======== Input data ========

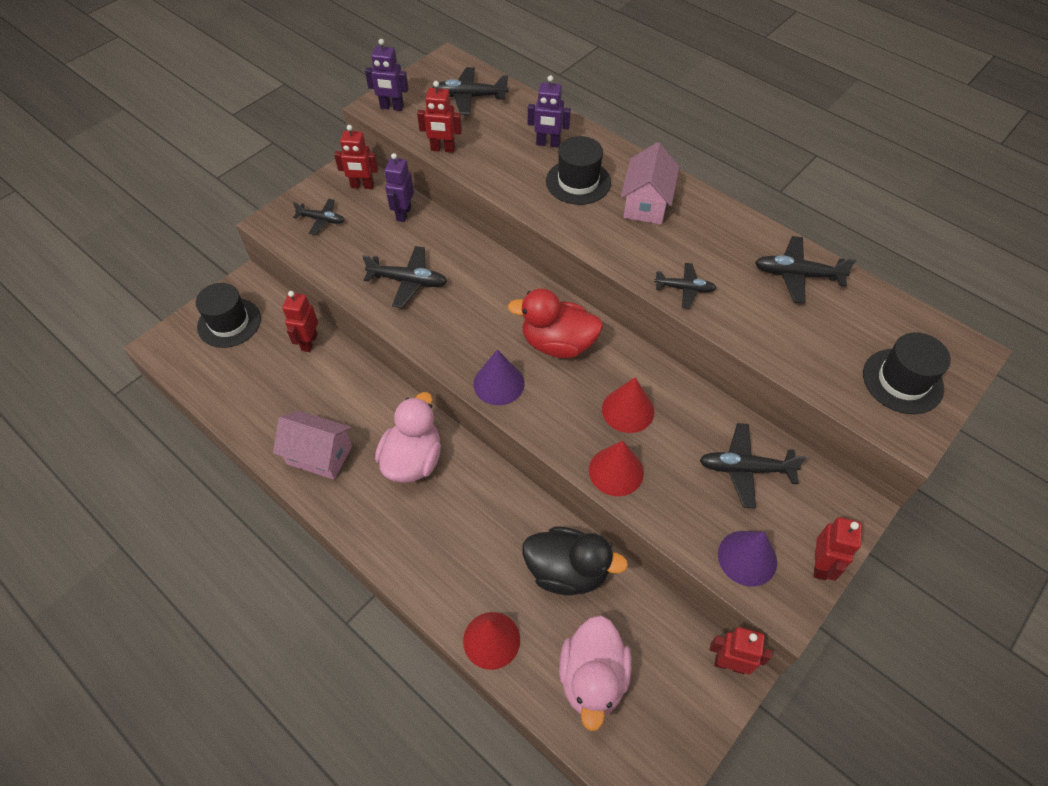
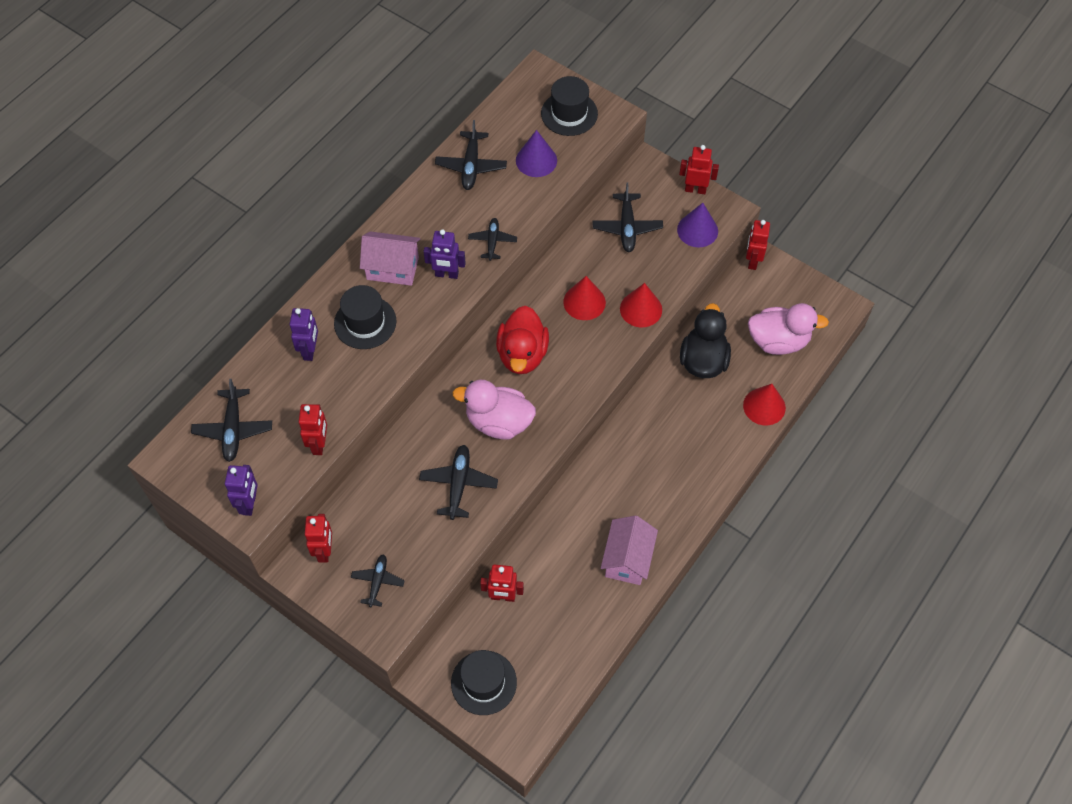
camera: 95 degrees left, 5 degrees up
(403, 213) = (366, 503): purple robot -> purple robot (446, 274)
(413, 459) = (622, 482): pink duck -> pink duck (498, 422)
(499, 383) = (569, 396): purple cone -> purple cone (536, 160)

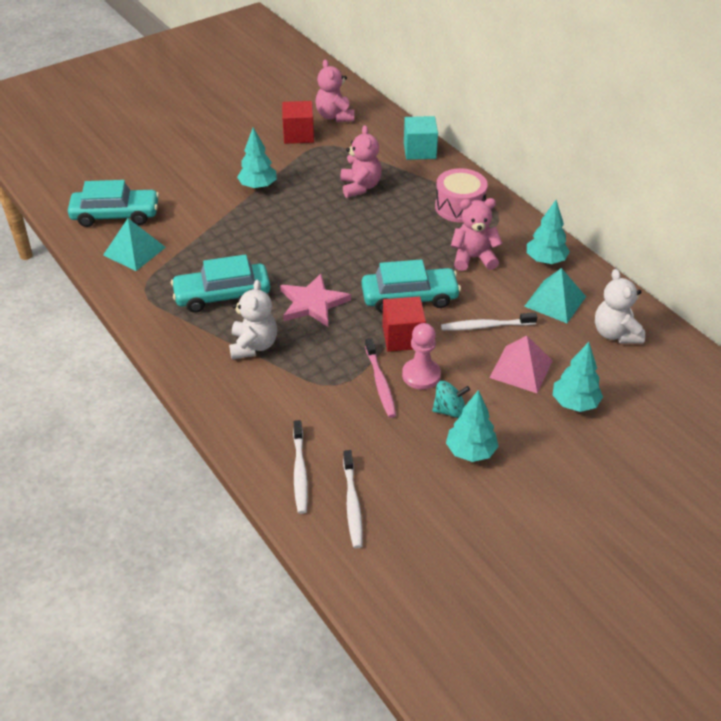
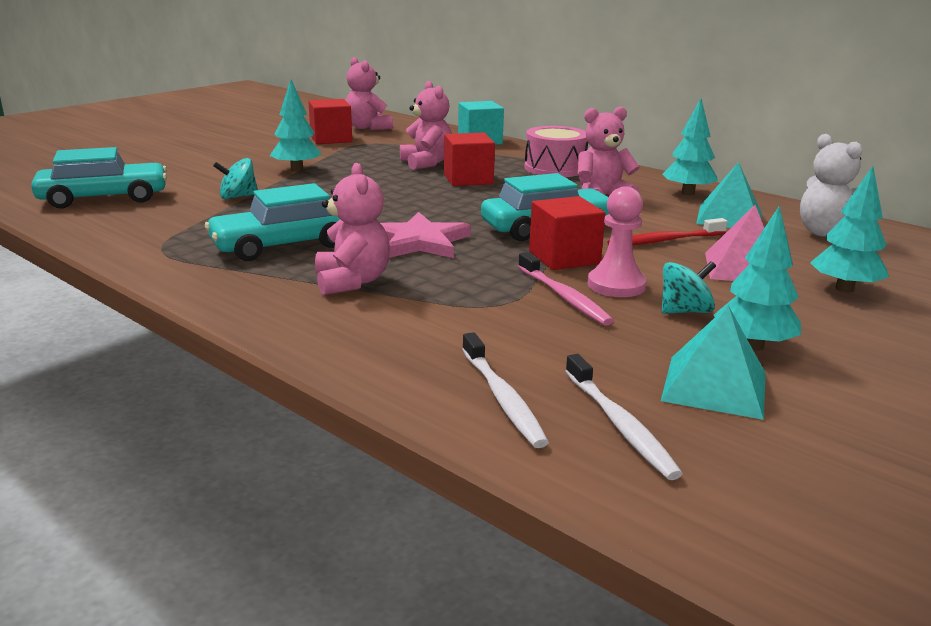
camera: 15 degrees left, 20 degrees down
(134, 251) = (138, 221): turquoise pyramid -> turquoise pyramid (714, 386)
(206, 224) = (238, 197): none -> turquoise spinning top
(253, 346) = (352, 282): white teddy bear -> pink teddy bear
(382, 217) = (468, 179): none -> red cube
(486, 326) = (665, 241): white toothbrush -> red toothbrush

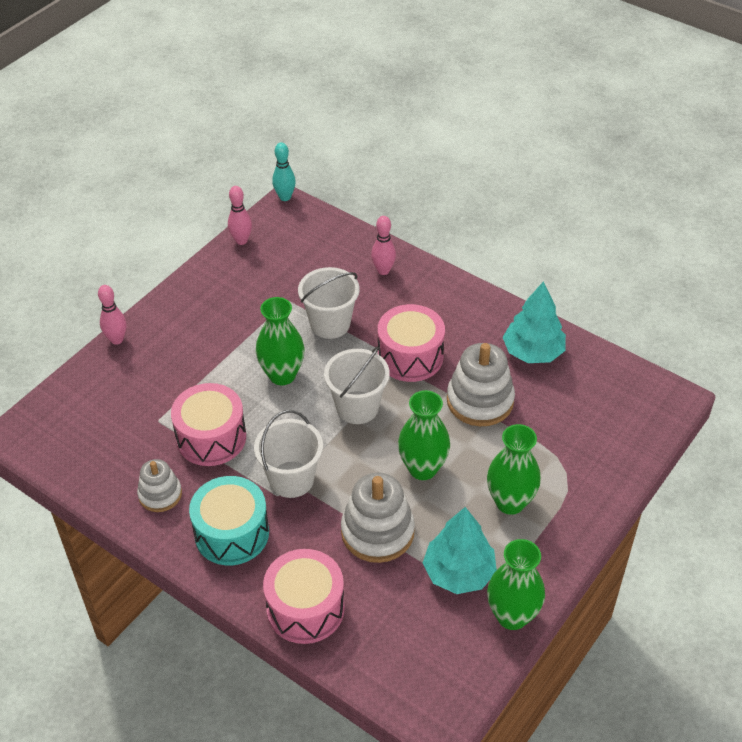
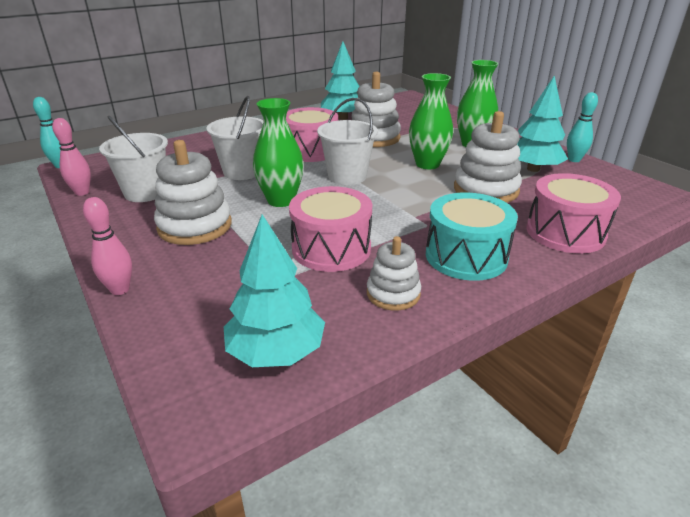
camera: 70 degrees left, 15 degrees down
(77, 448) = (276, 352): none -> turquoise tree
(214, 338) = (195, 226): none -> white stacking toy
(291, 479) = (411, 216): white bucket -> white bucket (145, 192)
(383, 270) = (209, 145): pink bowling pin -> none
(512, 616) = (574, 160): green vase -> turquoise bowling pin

========

» **Try it**:
Where does "left" appear in the listing? Show every line that has it.

» **Output**:
camera: 95 degrees left, 5 degrees up
camera: 15 degrees left, 20 degrees down
camera: 70 degrees left, 15 degrees down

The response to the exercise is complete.